**Objective**
Copy the records from the line containing "worksheet [516, 174]" up to and including the line containing "embossed [1120, 160]", replacing "highway" with "roadway" and changing nothing else. Give only those lines.

**Input records**
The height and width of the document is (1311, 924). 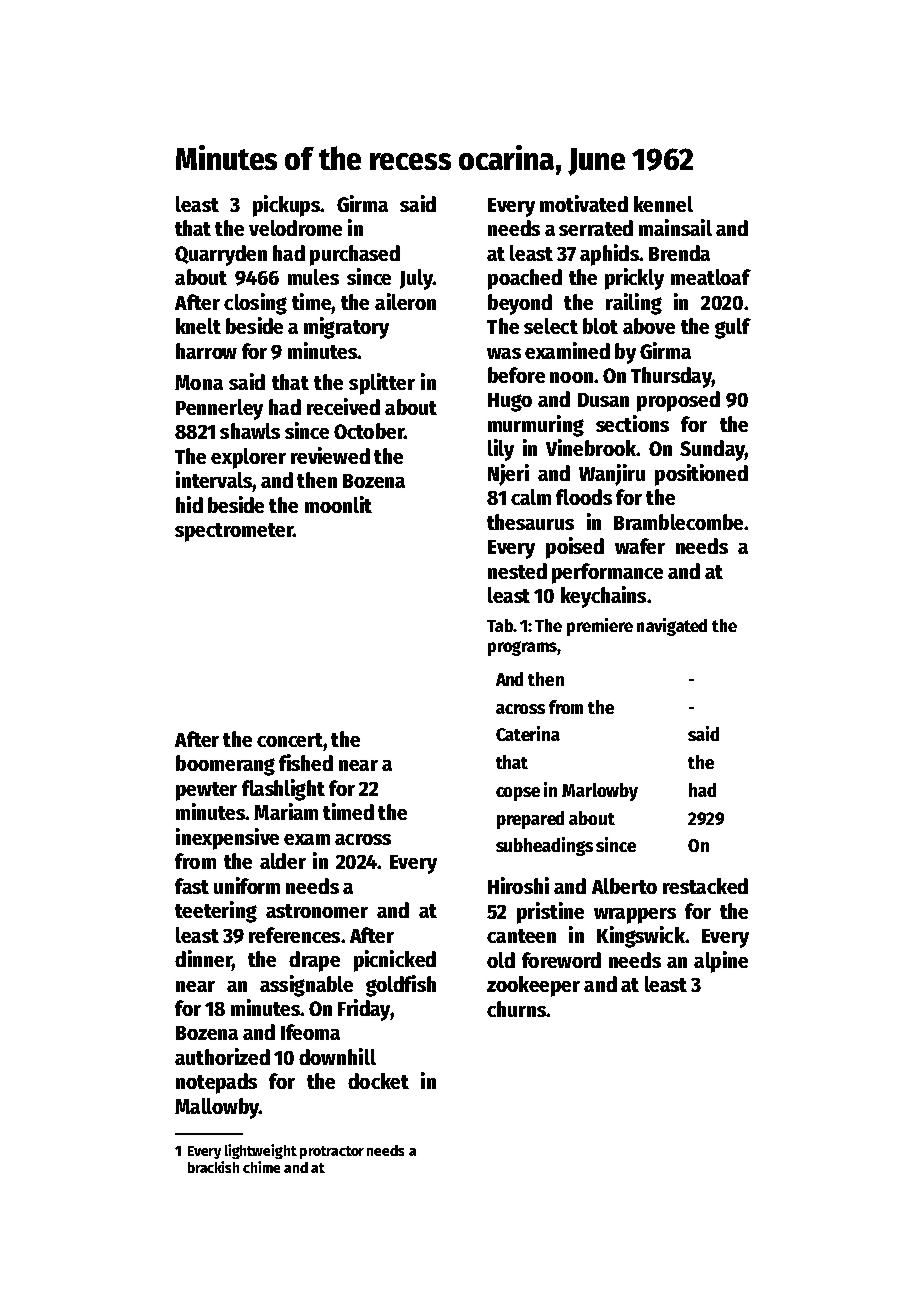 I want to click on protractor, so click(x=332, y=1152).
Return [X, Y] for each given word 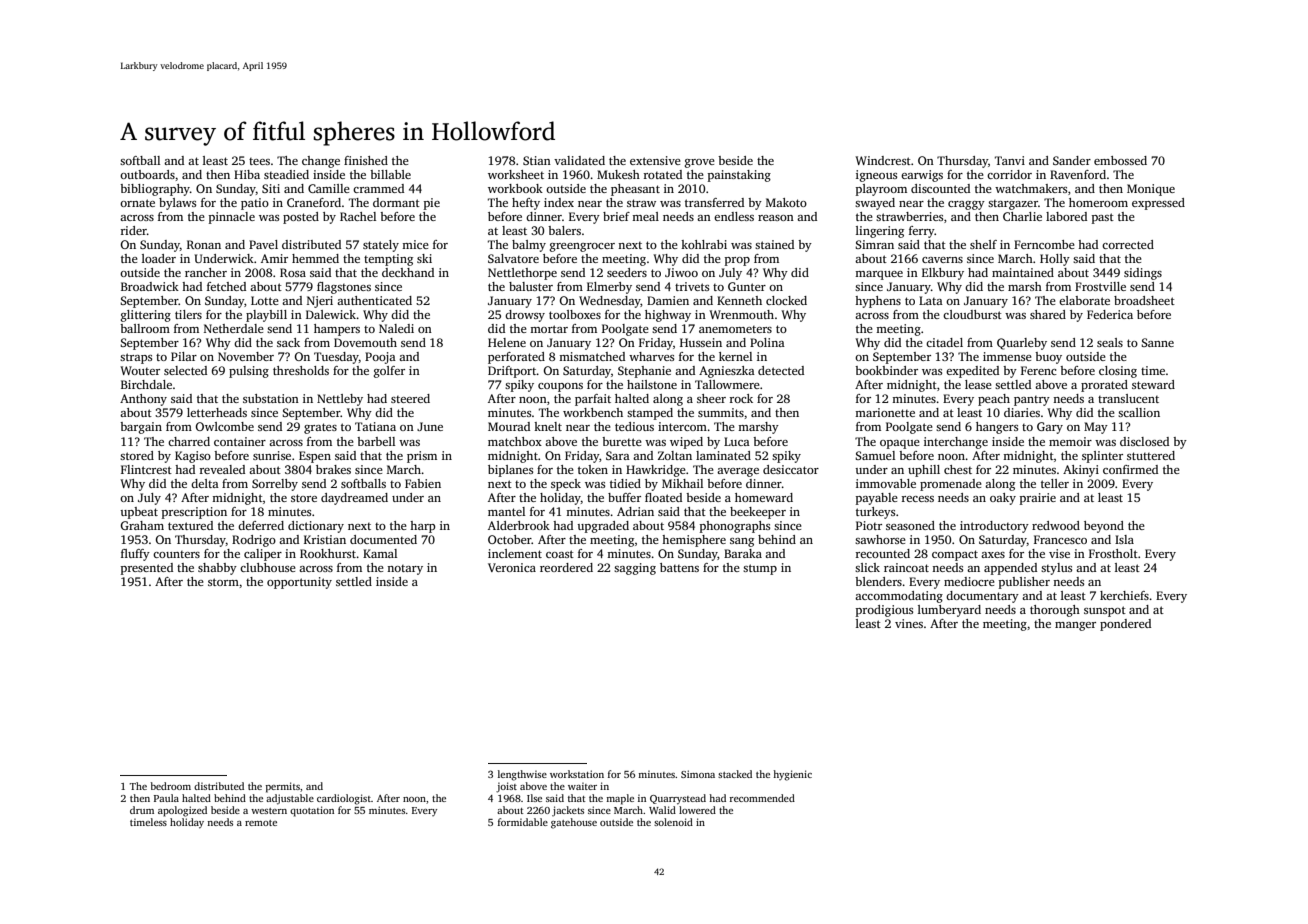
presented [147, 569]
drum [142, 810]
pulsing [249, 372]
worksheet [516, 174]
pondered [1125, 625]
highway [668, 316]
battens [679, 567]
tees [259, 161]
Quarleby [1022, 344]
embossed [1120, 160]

...

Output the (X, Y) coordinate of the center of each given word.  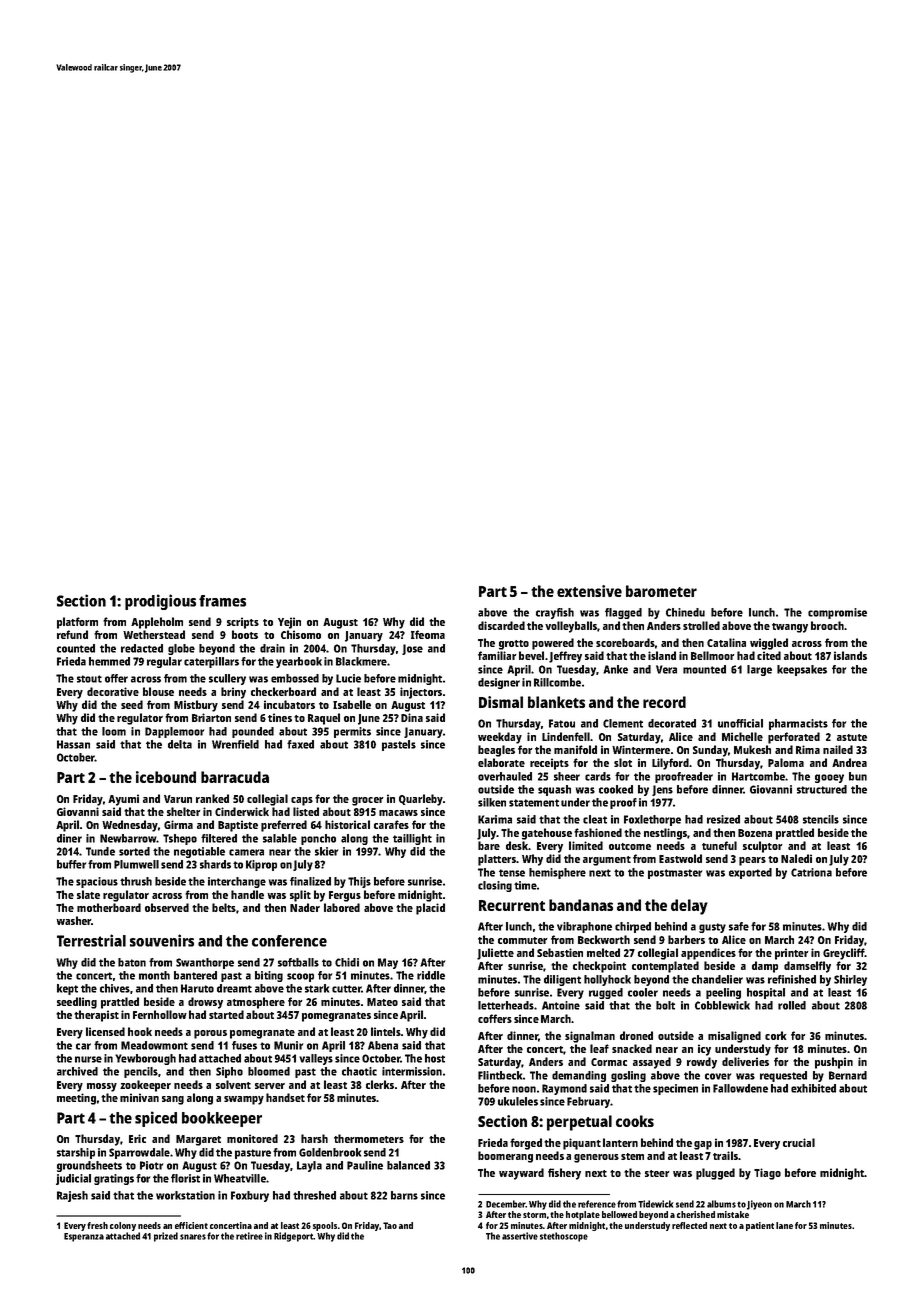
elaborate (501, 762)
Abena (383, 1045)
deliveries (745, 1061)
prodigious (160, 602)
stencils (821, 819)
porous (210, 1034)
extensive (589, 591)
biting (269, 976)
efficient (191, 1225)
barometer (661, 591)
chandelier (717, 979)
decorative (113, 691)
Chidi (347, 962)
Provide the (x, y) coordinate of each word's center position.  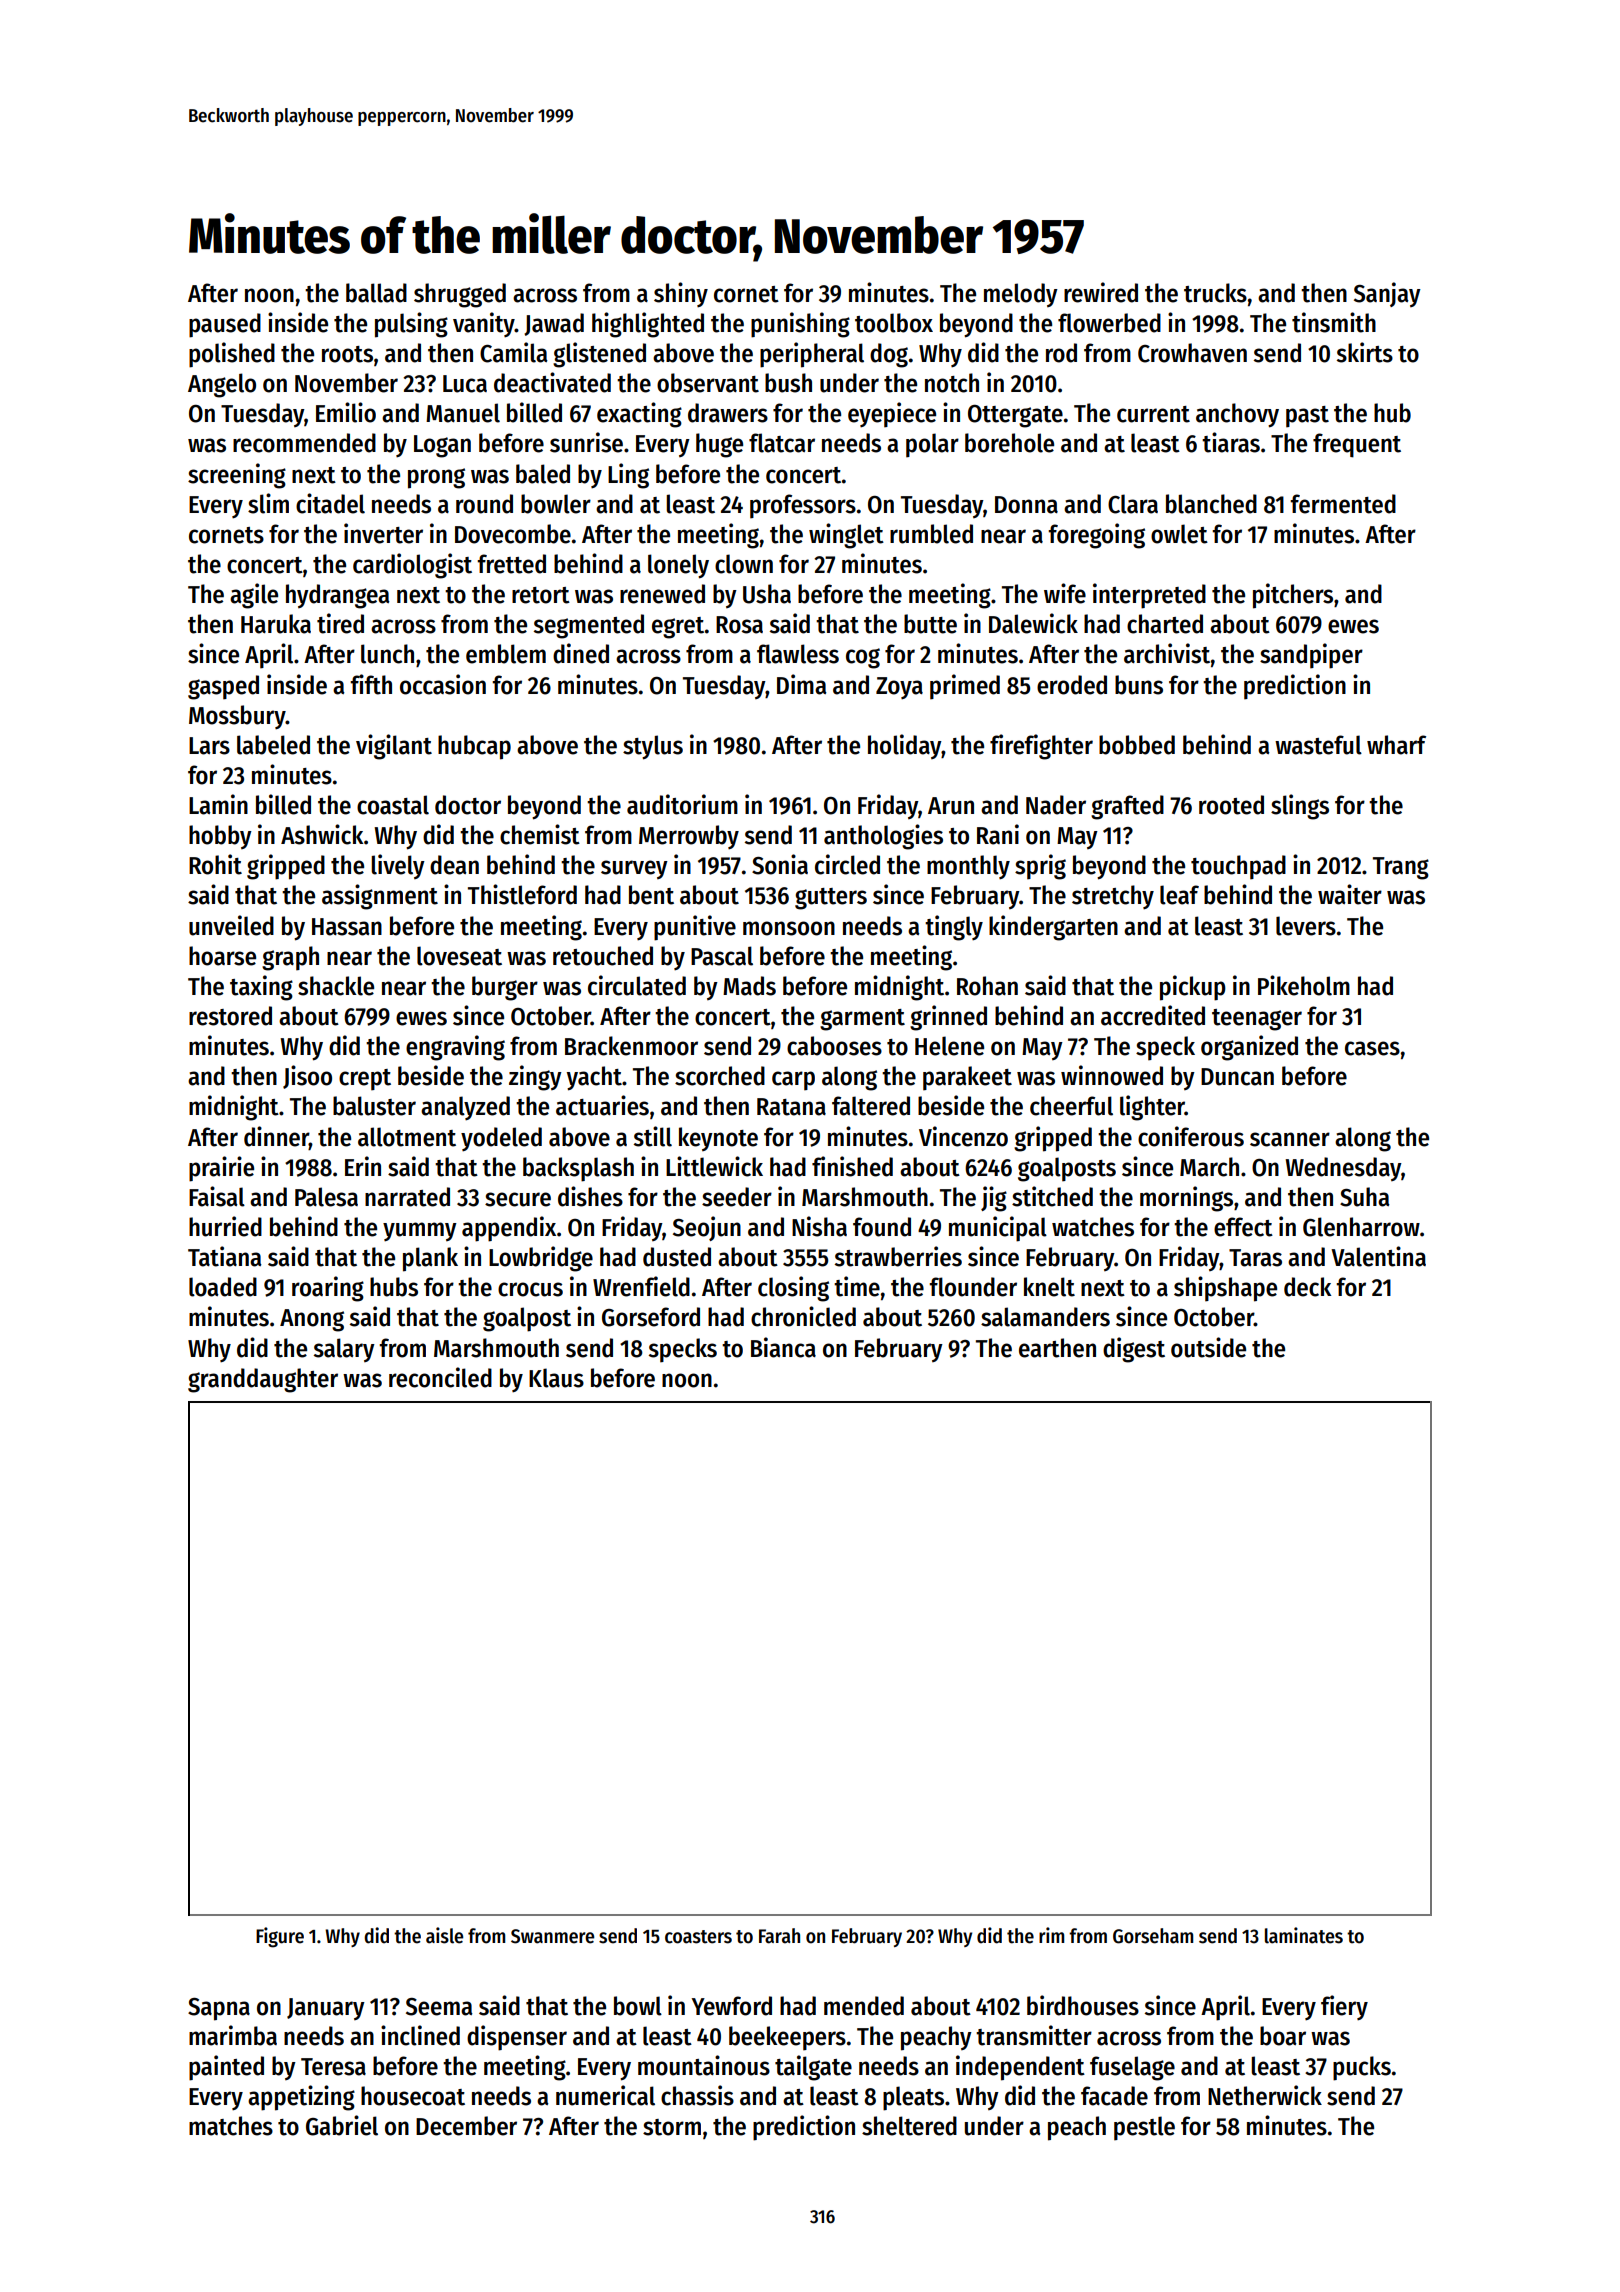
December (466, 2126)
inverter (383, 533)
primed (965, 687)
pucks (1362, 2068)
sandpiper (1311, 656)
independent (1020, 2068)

**Response to this exercise**
worksheet [516, 174]
pondered [1125, 625]
roadway [668, 316]
battens [679, 567]
tees [259, 161]
Quarleby [1022, 344]
embossed [1120, 160]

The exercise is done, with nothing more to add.